TASK STATEMENT:
If a line of the data below contains the string "black", count it, then state the total alone.

RECORDS TO PROCESS:
□ □ □ □ □ □ □
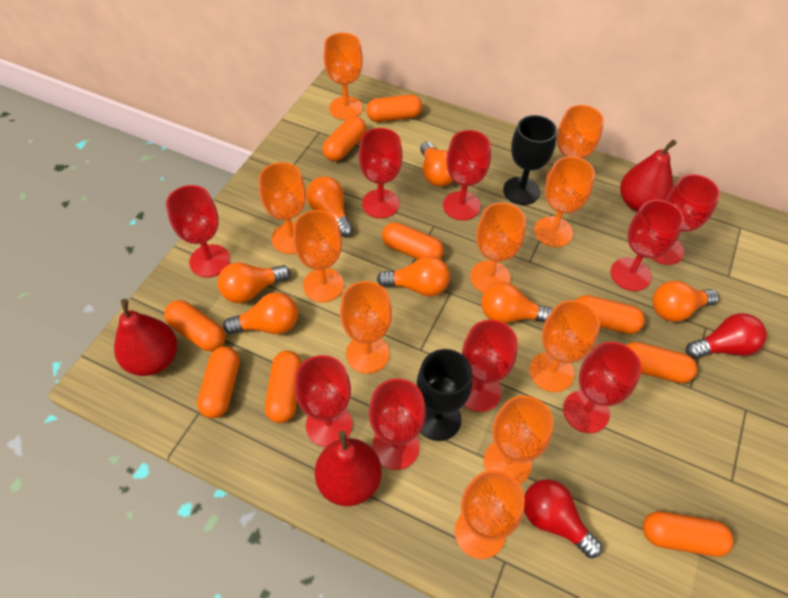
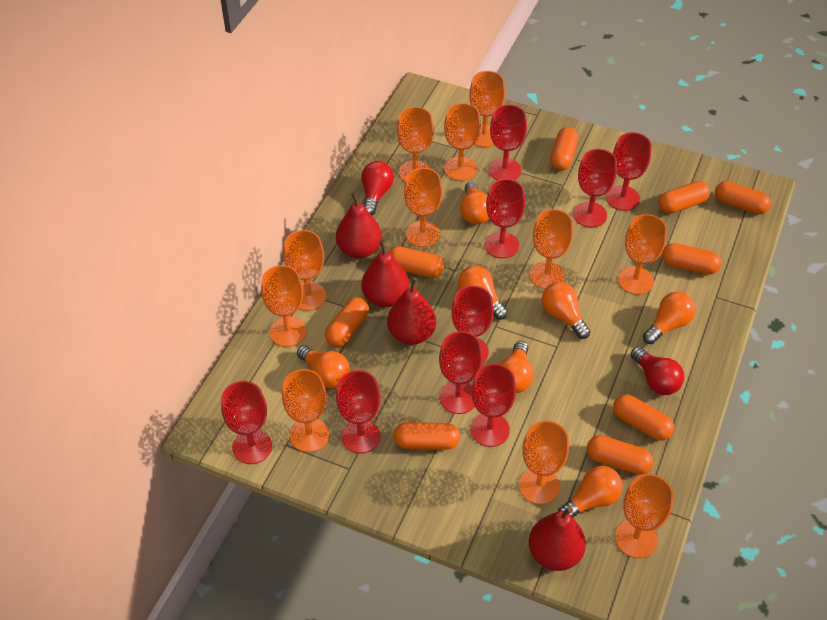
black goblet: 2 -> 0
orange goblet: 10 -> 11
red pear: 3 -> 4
□ □ □ □ □ □ □
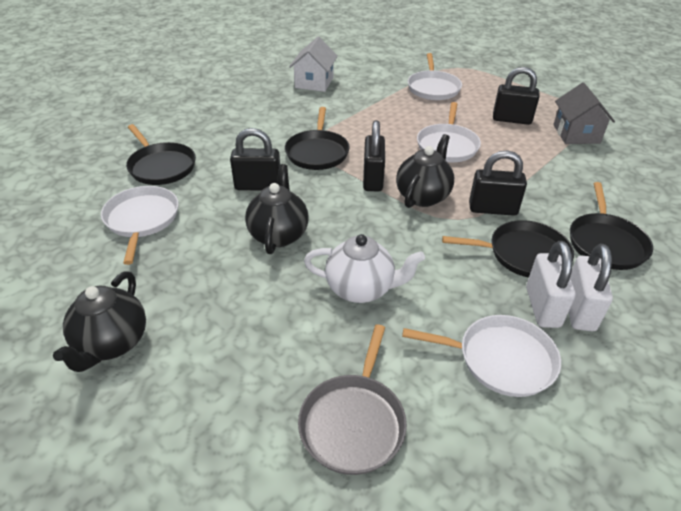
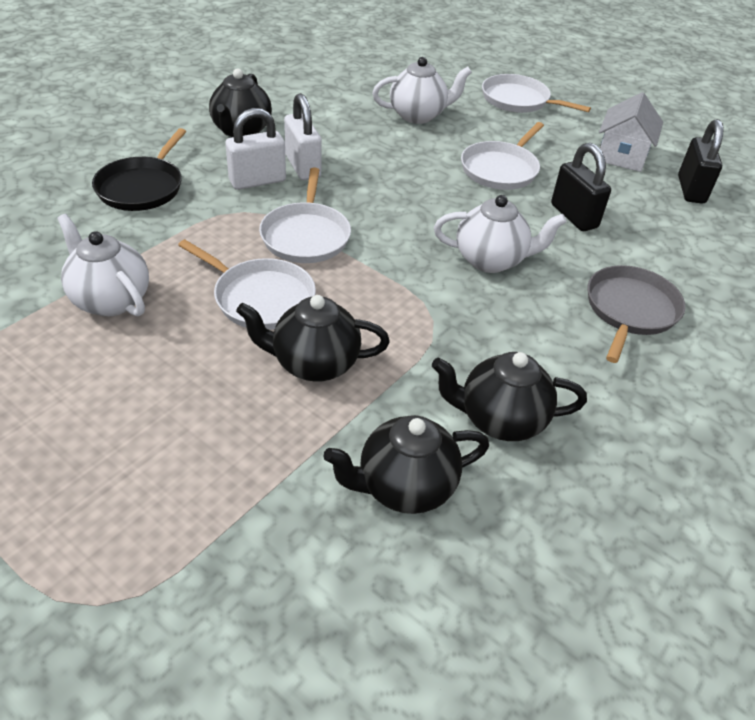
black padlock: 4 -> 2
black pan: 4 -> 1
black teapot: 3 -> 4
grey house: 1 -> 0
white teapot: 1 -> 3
□ □ □ □ □ □ □
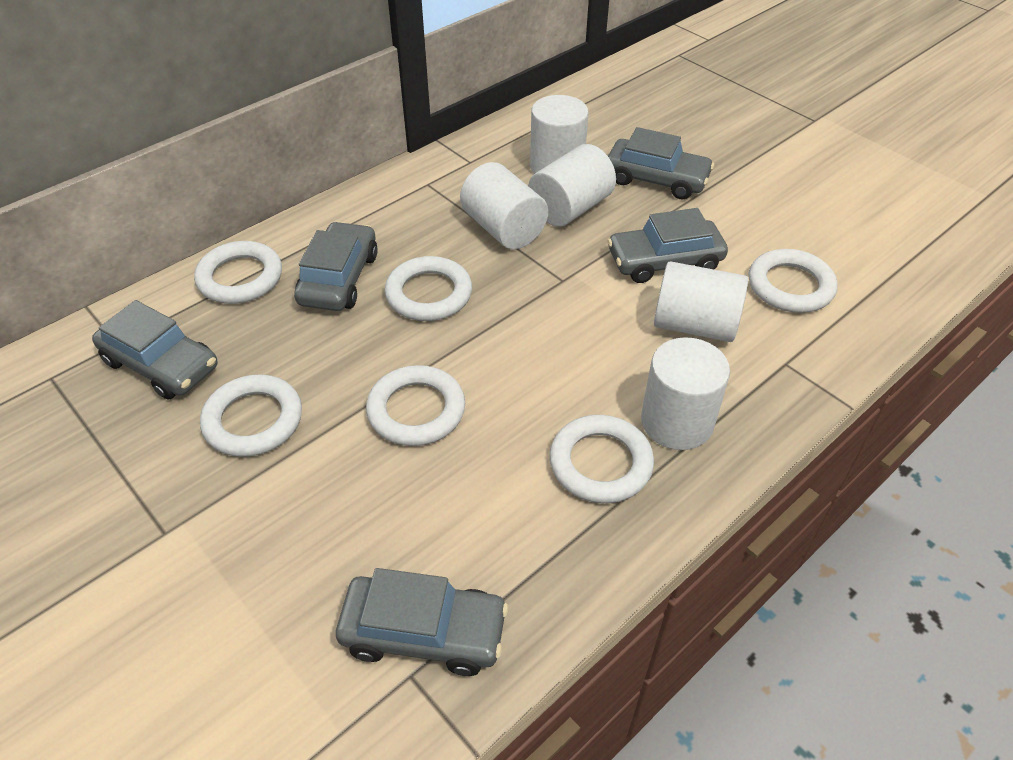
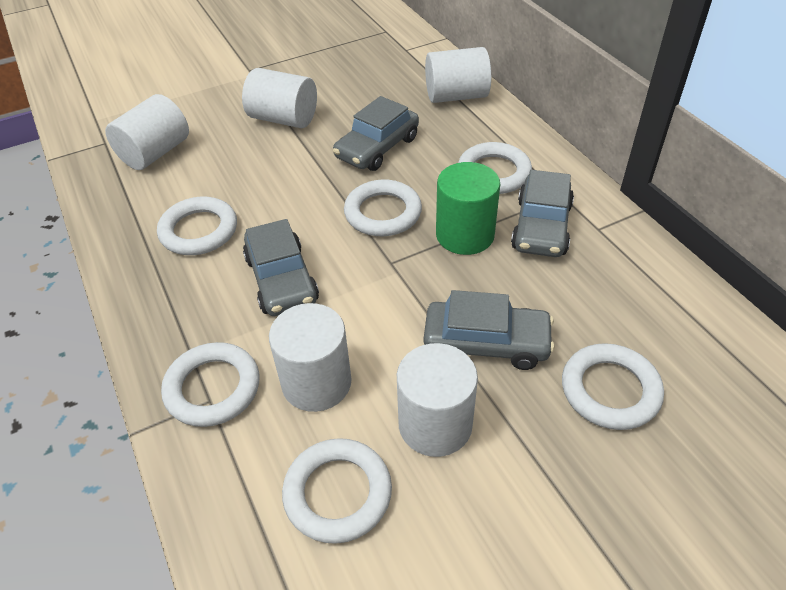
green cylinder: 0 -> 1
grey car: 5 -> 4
□ □ □ □ □ □ □
YOUR SOLUTION:
4